BEGIN

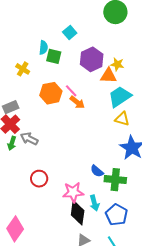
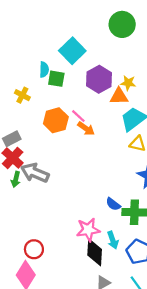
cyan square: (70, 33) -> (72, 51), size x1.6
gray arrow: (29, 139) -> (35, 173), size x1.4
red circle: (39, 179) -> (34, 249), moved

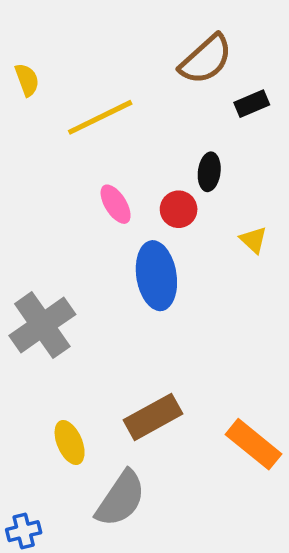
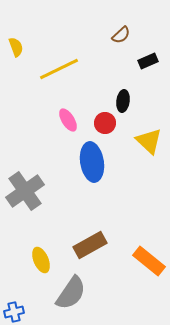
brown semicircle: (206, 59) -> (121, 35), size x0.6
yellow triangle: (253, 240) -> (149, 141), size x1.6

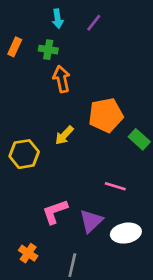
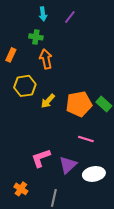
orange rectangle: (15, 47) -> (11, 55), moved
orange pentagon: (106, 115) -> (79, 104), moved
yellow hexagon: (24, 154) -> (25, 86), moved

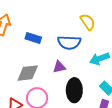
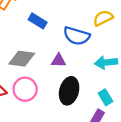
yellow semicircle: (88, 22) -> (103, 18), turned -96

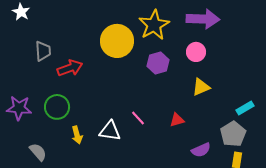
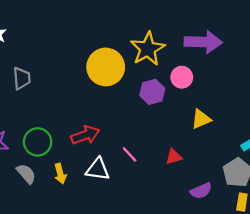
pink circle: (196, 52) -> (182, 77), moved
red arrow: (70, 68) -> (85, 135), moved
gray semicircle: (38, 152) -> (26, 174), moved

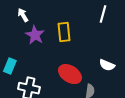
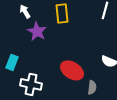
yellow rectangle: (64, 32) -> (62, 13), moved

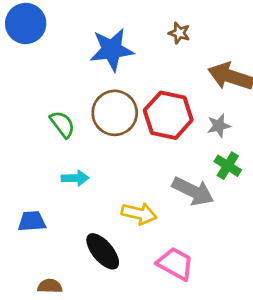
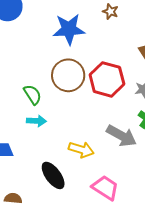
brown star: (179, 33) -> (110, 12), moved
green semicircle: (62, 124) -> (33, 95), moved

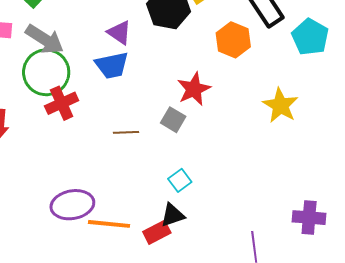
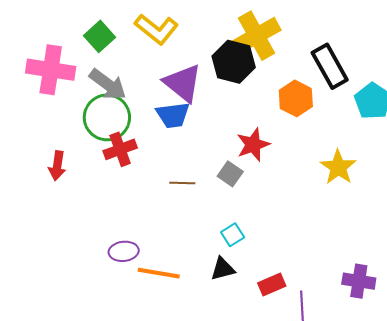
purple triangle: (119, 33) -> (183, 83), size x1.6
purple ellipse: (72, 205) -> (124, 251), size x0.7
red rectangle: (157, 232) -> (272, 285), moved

END
BEGIN

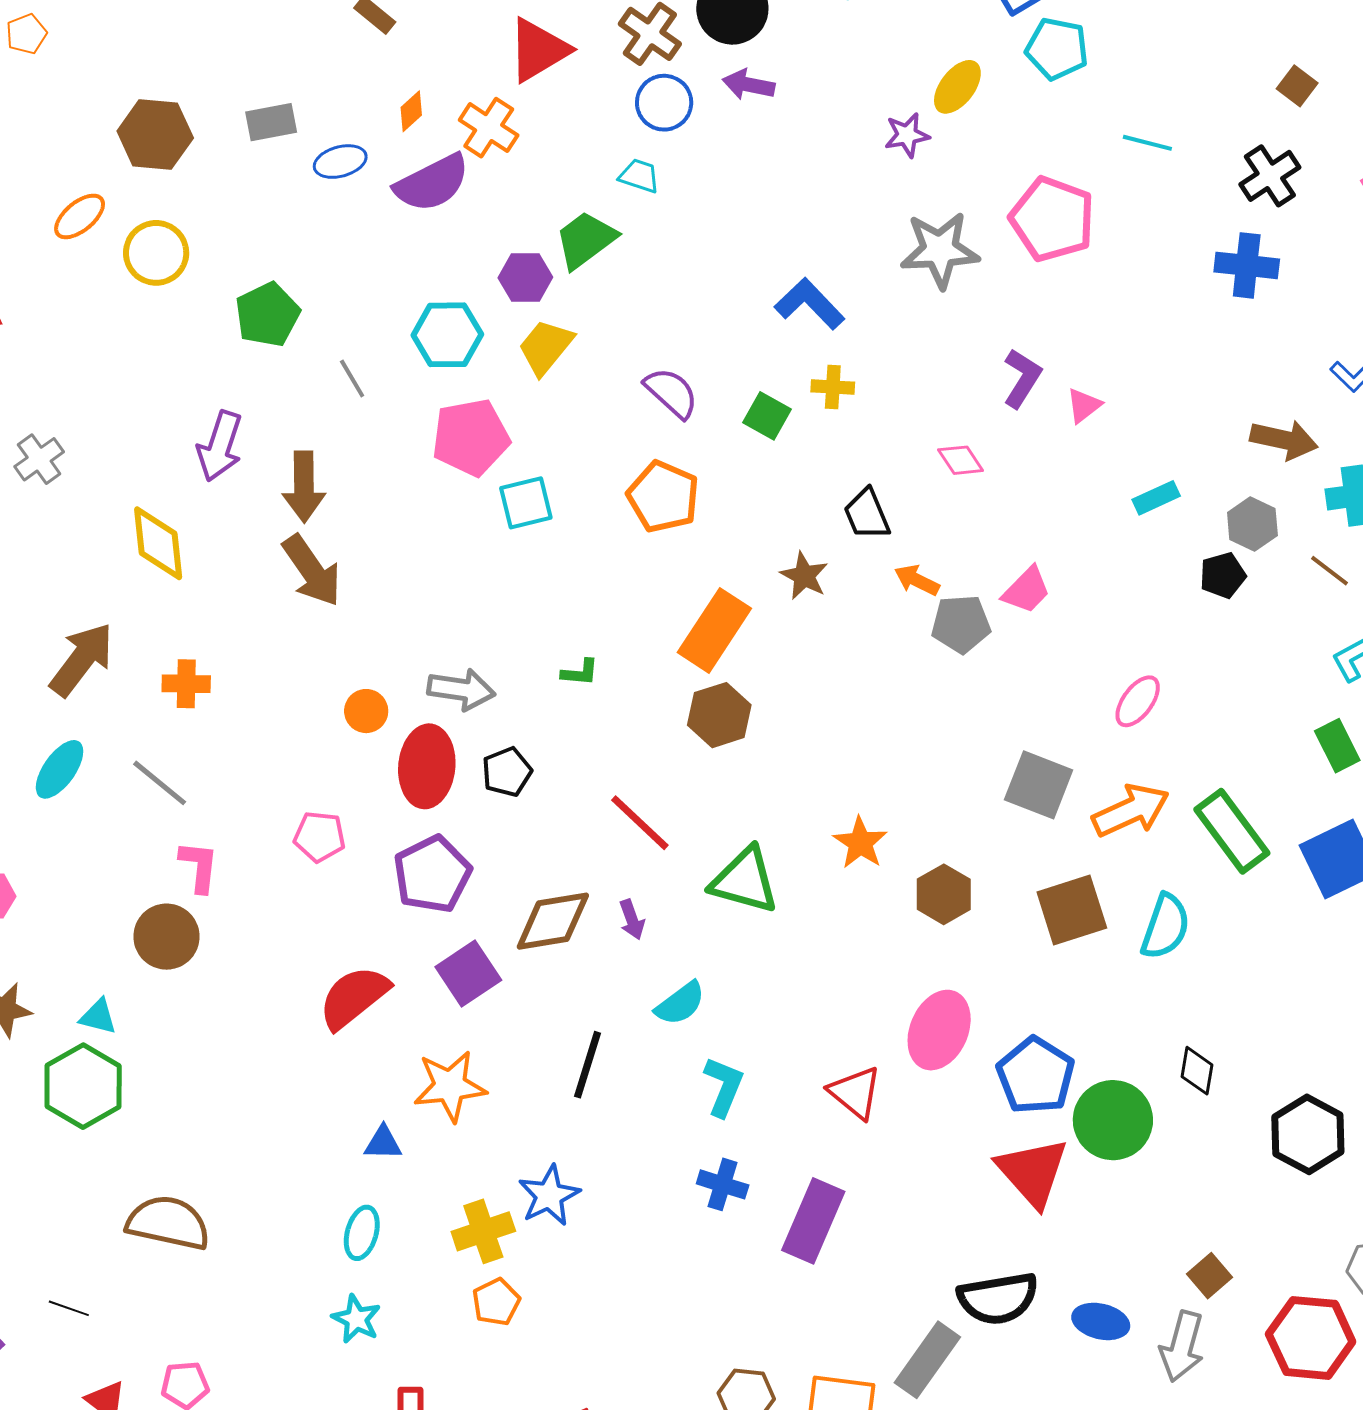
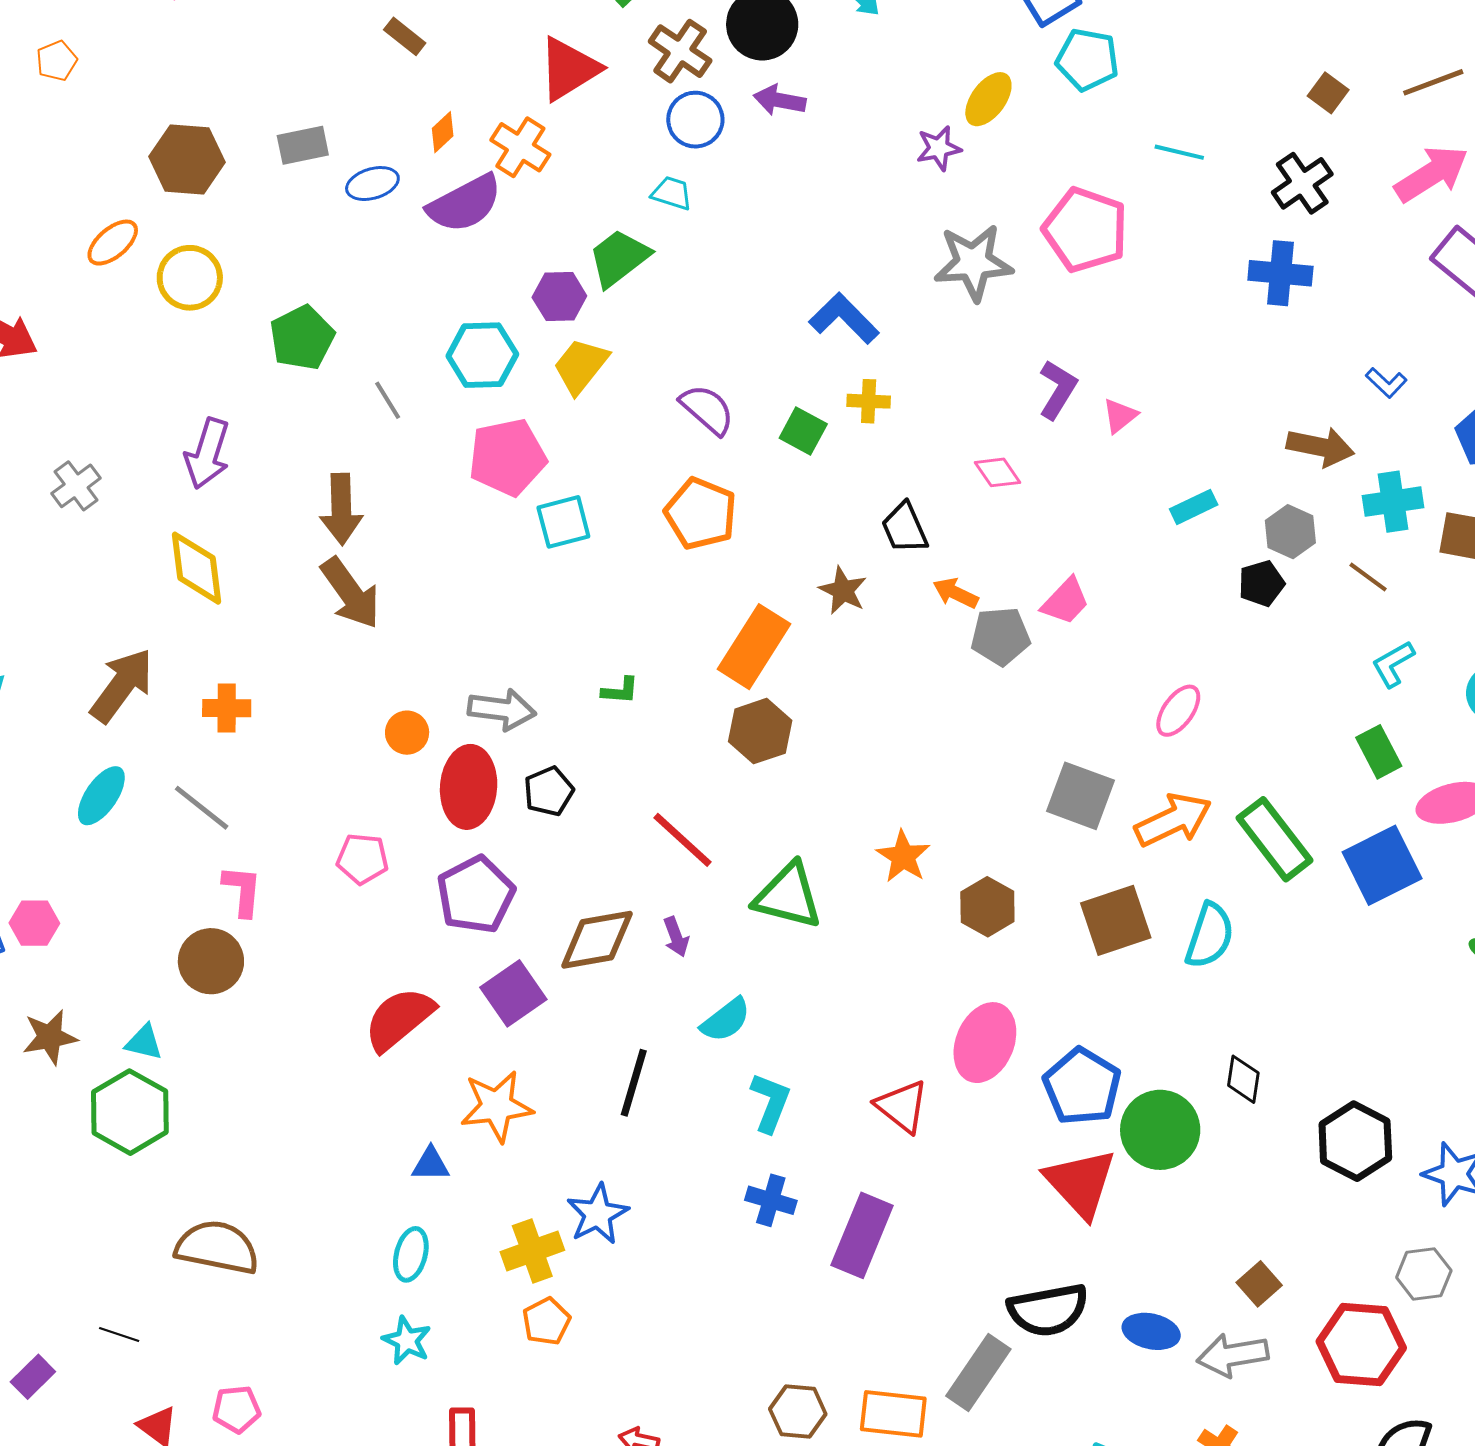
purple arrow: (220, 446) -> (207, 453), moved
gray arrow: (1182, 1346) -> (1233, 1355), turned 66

END
BEGIN

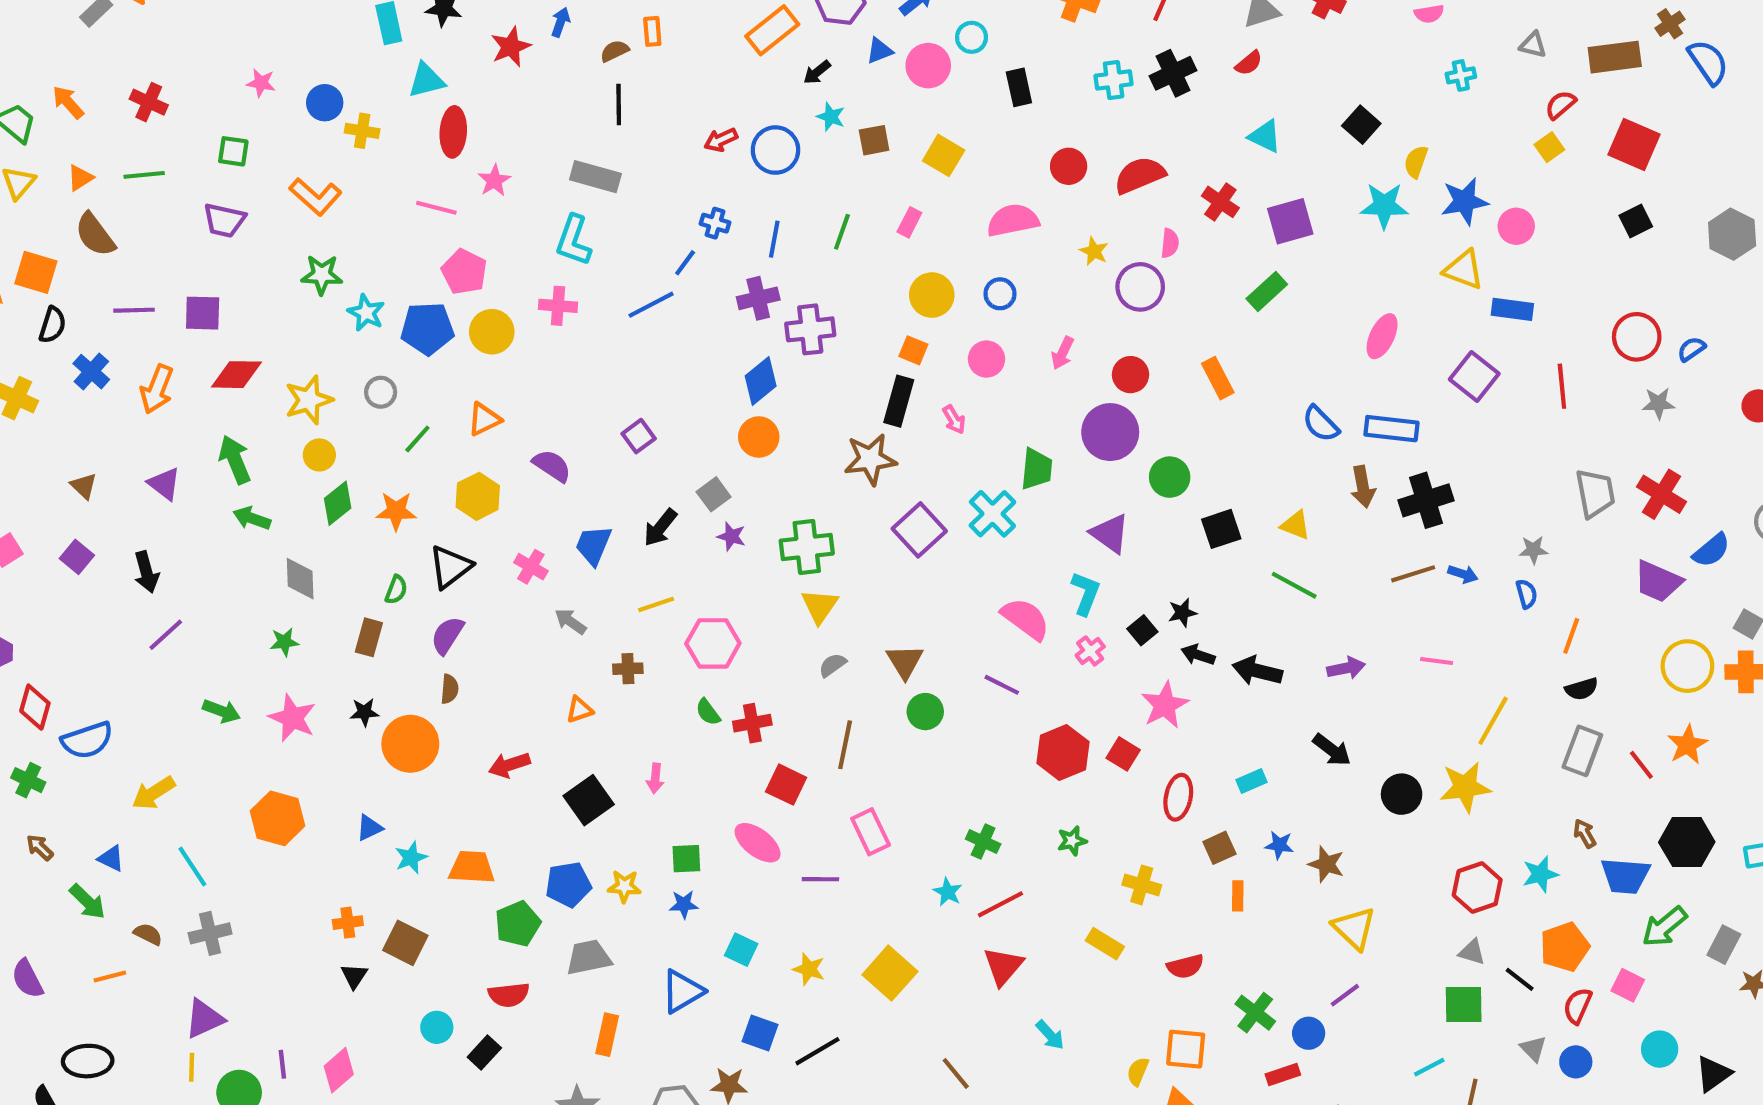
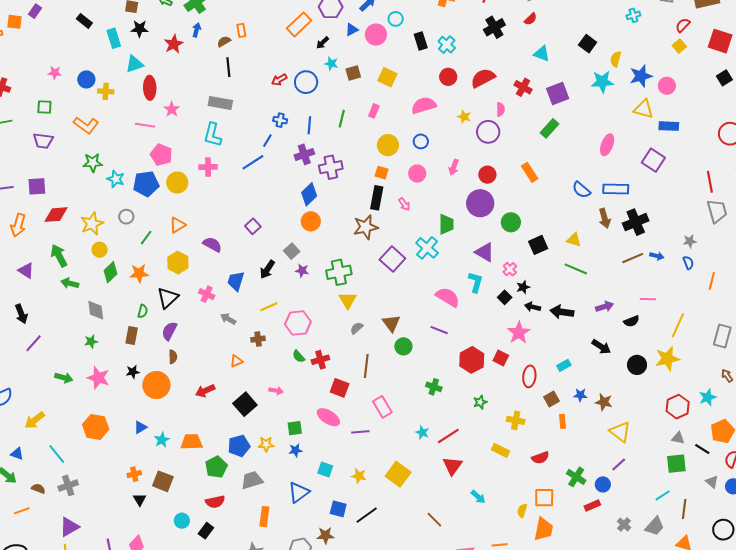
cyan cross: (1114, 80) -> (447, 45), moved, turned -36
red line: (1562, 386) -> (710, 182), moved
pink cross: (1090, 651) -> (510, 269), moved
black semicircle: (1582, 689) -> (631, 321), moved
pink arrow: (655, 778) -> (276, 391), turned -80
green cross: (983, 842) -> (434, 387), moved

END

** What you are asked to do **
Write out word for word the lines of the listing above from the line with "yellow semicircle: (88, 22)" to the line with "red rectangle: (157, 232)", taking in both of those lines but no pictures.

** Answer below **
yellow semicircle: (88, 22) -> (103, 18), turned -96

pink circle: (196, 52) -> (182, 77), moved
red arrow: (70, 68) -> (85, 135), moved
gray semicircle: (38, 152) -> (26, 174), moved

yellow rectangle: (64, 32) -> (62, 13), moved

brown star: (179, 33) -> (110, 12), moved
green semicircle: (62, 124) -> (33, 95), moved

purple triangle: (119, 33) -> (183, 83), size x1.6
purple ellipse: (72, 205) -> (124, 251), size x0.7
red rectangle: (157, 232) -> (272, 285), moved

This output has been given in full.